» WHAT TO WORK ON
Extract every line from the records below that contains the word "FILT".

━━━━━ MATERIAL SUPPLIED

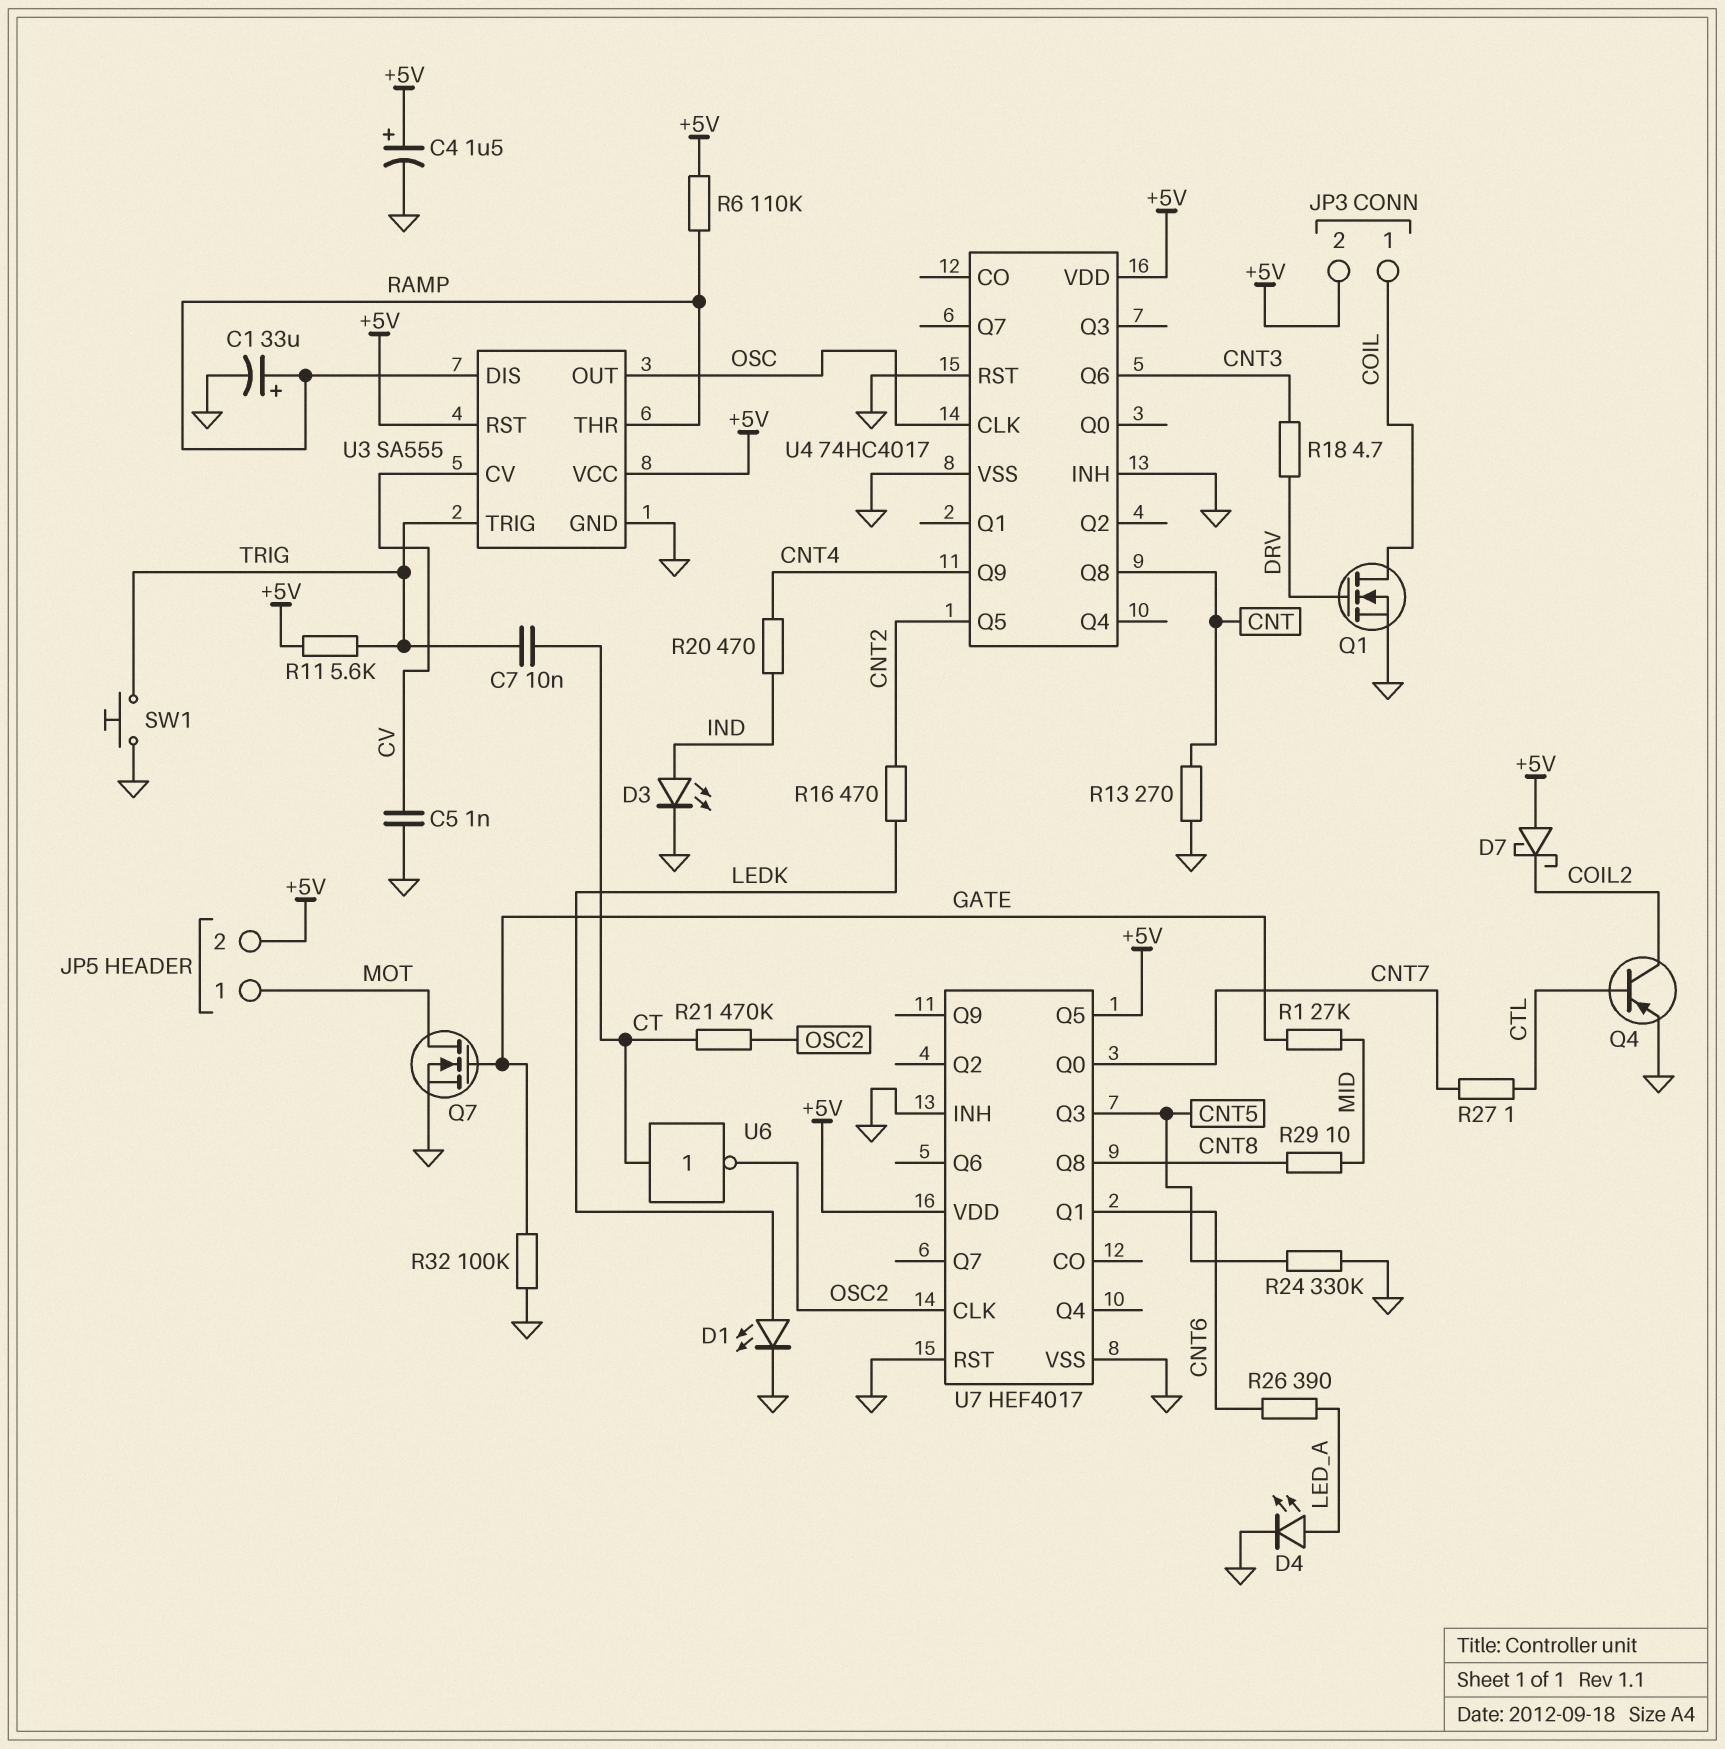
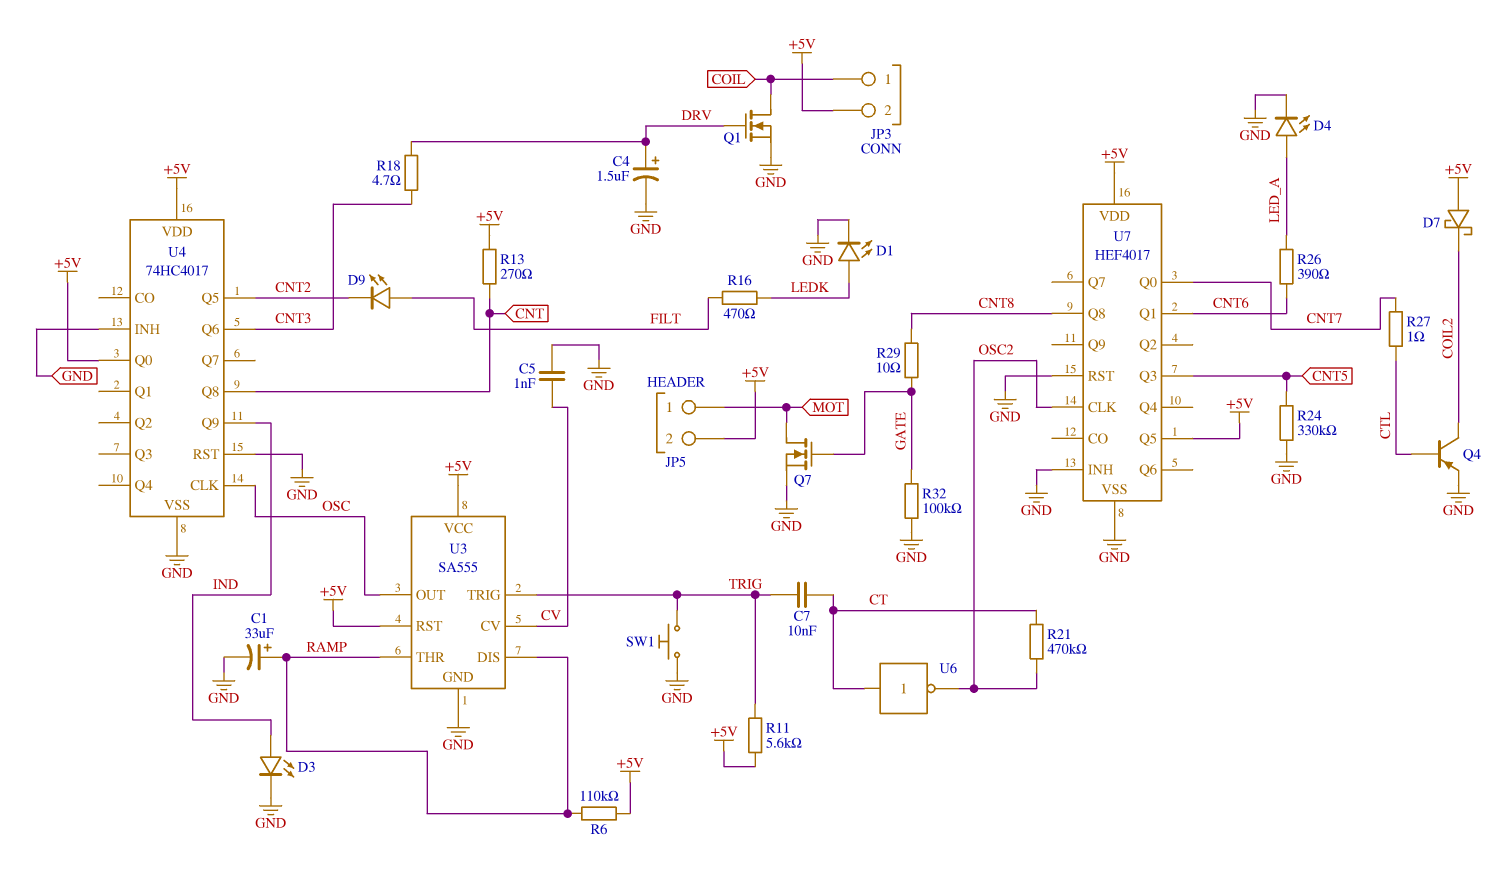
C4: 1.5uF (plus +5V, minus GND) -> 1.5uF (plus DRV, minus GND)
D9: none -> LED (A FILT, K CNT2)
R1: 27k (GATE, MID) -> none
R13: 270 (CNT, GND) -> 270 (+5V, CNT)
R16: 470 (CNT2, LEDK) -> 470 (FILT, LEDK)
R20: 470 (CNT4, IND) -> none
R29: 10 (CNT8, MID) -> 10 (CNT8, GATE)
U4 pin Q0: none -> +5V
U4 pin Q9: CNT4 -> IND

━━━━━━━━━━

» FINISHED TASK
D9: none -> LED (A FILT, K CNT2)
R16: 470 (CNT2, LEDK) -> 470 (FILT, LEDK)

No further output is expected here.